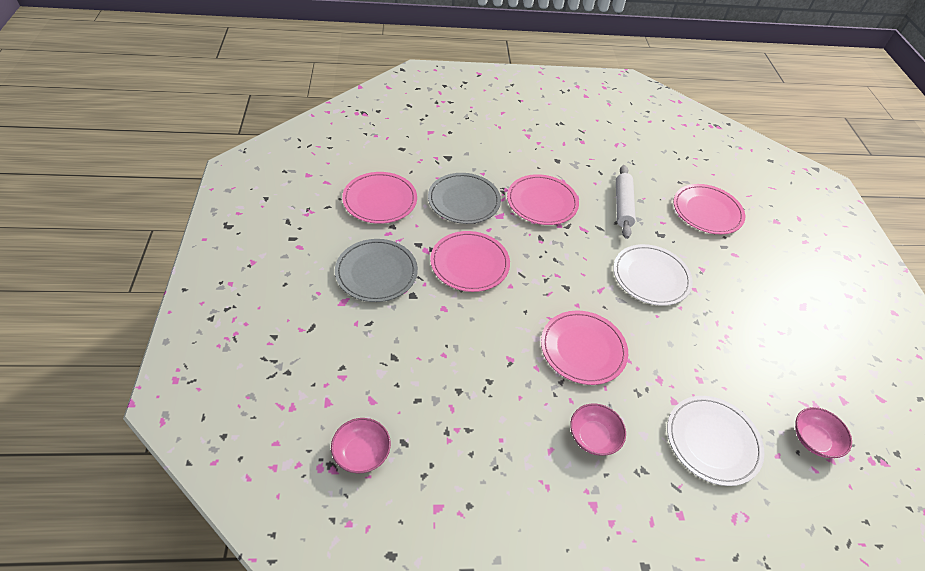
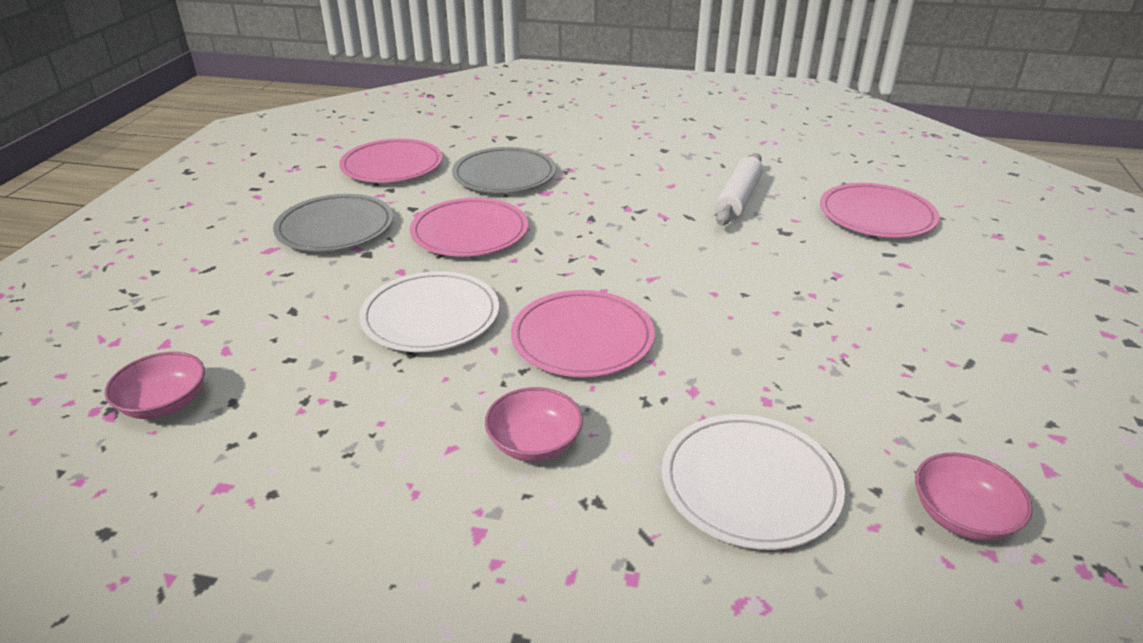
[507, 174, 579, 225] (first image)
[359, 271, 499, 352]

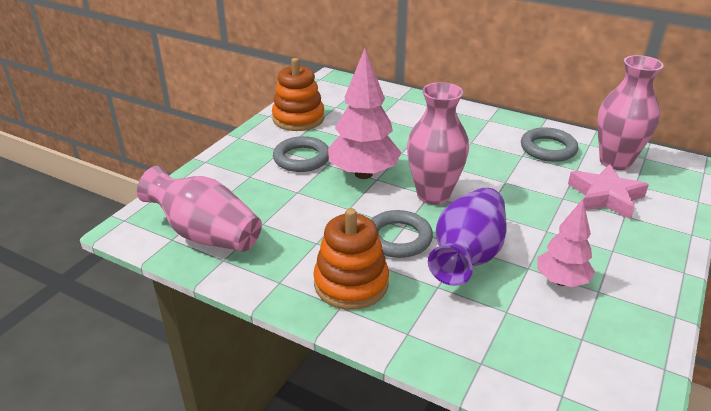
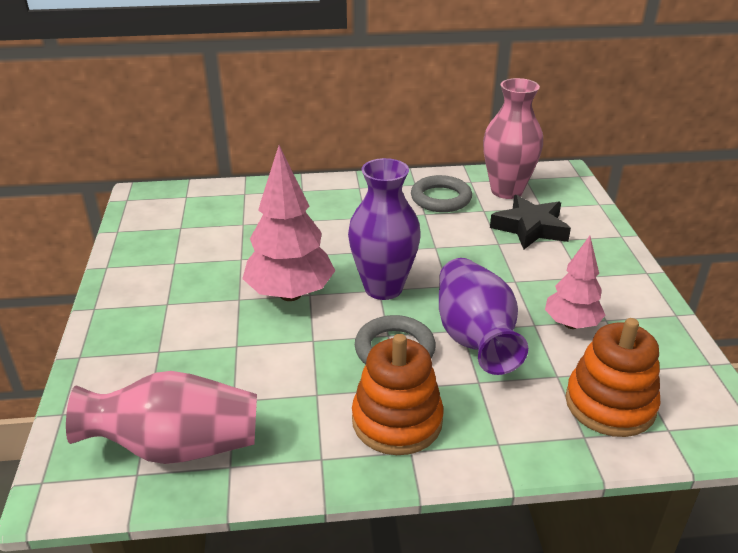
[565, 318, 661, 437]
[273, 136, 329, 172] (first image)
[348, 158, 421, 300]
[490, 195, 571, 250]

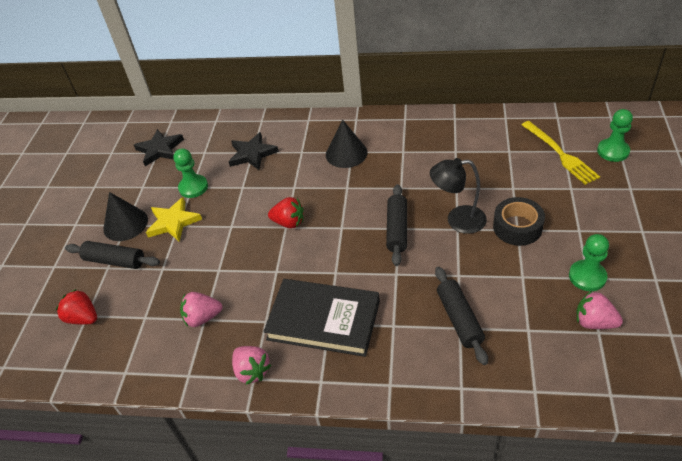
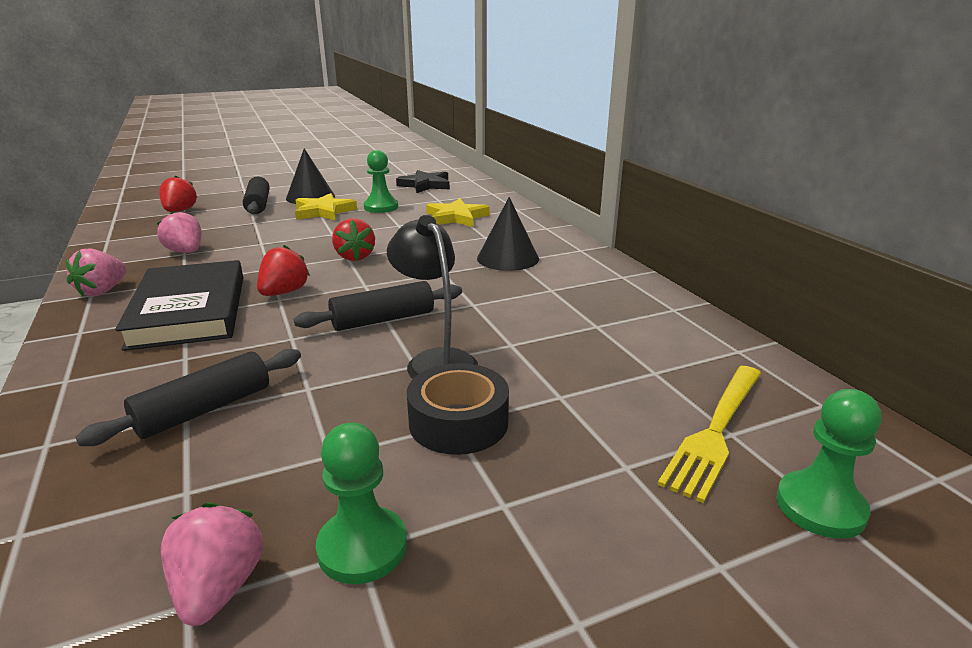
[426, 198, 489, 227]
[257, 245, 310, 296]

○ ○ ○ ○ ○

* [WHAT YOU NEED TO DO]: Isolate the lines above that contain the word "first" and copy them.

* [EXERCISE RESULT]:
[507, 174, 579, 225] (first image)
[273, 136, 329, 172] (first image)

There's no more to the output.